*** INPUT RECORDS ***

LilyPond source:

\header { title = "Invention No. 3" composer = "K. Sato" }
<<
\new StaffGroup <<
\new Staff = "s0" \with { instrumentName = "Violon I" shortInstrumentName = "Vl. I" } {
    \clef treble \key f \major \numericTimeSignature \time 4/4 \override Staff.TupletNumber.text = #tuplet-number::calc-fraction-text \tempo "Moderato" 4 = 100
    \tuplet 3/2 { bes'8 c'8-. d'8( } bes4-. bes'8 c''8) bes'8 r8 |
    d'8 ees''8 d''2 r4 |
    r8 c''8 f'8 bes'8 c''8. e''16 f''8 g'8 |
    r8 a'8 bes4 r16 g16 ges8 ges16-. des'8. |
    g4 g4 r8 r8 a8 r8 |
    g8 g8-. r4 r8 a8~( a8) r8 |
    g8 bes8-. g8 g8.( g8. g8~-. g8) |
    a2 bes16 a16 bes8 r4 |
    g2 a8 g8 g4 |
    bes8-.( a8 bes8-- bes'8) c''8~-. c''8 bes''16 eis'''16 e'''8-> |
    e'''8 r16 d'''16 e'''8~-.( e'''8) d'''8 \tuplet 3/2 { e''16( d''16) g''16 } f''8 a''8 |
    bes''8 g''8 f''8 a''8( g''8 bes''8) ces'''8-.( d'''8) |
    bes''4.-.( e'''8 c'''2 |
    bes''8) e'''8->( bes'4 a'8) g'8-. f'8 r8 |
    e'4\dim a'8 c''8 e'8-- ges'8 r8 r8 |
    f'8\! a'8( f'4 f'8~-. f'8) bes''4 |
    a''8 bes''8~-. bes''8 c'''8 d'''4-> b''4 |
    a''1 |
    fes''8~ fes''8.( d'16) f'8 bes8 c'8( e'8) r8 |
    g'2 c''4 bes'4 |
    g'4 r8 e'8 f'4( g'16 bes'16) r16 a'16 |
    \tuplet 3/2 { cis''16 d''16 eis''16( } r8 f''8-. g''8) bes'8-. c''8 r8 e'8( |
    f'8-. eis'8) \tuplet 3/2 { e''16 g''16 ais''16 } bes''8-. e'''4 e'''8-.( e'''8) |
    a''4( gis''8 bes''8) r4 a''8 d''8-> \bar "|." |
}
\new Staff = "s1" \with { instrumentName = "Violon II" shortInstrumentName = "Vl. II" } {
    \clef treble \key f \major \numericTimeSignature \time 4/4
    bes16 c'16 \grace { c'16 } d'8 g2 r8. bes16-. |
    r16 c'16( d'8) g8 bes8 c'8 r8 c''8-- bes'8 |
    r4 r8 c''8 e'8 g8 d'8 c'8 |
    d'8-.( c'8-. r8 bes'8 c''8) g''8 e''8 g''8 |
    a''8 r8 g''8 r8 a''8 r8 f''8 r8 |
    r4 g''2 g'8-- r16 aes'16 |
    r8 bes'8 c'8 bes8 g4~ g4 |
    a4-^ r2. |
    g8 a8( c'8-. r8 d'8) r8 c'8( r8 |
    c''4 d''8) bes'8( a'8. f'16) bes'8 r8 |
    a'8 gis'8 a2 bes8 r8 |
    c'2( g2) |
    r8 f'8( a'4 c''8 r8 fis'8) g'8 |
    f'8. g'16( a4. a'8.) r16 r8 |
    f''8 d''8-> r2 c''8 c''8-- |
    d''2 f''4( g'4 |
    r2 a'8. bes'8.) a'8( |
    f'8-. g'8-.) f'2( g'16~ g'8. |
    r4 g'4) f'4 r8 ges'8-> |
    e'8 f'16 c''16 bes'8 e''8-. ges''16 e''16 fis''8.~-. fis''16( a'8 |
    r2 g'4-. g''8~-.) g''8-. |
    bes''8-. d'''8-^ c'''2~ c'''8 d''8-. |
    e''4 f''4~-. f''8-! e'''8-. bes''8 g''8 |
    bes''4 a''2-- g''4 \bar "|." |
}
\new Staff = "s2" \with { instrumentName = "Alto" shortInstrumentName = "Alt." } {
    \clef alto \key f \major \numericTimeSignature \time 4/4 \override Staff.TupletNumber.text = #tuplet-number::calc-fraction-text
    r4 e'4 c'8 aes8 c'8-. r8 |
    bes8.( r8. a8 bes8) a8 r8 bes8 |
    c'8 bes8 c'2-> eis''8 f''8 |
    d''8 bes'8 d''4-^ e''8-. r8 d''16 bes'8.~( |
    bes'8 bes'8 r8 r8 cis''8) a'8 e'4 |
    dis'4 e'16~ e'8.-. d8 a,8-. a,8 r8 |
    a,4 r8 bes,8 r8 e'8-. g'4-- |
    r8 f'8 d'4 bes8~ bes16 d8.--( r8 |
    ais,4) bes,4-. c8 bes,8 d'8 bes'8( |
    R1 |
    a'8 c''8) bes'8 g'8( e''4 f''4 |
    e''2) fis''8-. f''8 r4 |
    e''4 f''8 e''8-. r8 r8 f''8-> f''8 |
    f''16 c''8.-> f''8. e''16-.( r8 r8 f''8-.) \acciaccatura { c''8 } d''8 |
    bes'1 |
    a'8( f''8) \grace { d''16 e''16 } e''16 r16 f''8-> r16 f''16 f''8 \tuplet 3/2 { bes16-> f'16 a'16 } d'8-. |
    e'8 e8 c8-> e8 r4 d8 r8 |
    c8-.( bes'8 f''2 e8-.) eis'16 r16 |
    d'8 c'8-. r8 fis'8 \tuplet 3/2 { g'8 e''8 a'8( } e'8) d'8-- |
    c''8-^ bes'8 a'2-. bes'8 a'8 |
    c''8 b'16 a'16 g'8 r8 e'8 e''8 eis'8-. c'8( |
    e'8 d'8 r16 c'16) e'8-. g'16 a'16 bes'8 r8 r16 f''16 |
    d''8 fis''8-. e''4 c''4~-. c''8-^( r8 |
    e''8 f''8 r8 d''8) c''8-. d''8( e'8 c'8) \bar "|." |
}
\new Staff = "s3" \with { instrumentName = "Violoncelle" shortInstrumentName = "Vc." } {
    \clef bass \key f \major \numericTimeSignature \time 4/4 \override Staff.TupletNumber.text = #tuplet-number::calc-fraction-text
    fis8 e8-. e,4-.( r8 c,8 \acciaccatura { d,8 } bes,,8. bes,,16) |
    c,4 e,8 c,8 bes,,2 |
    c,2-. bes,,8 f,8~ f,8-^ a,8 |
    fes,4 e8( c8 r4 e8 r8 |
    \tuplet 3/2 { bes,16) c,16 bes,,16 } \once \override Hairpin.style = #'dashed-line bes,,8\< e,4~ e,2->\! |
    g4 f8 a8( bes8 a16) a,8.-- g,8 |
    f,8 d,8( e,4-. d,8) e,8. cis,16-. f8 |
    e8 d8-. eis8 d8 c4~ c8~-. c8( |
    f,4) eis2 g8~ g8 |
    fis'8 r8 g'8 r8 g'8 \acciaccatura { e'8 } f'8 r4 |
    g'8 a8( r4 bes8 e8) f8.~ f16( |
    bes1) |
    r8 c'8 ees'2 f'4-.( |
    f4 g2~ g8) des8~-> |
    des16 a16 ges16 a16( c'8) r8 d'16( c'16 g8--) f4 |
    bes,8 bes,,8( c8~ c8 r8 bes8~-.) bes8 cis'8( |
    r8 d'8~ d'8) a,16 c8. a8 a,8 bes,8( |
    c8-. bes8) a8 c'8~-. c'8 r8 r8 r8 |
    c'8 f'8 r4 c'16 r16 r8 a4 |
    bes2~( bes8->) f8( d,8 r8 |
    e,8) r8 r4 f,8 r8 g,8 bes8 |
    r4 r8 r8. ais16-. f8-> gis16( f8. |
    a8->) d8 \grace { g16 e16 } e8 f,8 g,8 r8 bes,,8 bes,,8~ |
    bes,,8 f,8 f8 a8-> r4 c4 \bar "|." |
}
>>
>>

***

• GOAL:
Pick out every line in the entries above that contains the string "acciaccatura" and copy each one.

• EXERCISE SOLUTION:
    f''16 c''8.-> f''8. e''16-.( r8 r8 f''8-.) \acciaccatura { c''8 } d''8 |
    fis8 e8-. e,4-.( r8 c,8 \acciaccatura { d,8 } bes,,8. bes,,16) |
    fis'8 r8 g'8 r8 g'8 \acciaccatura { e'8 } f'8 r4 |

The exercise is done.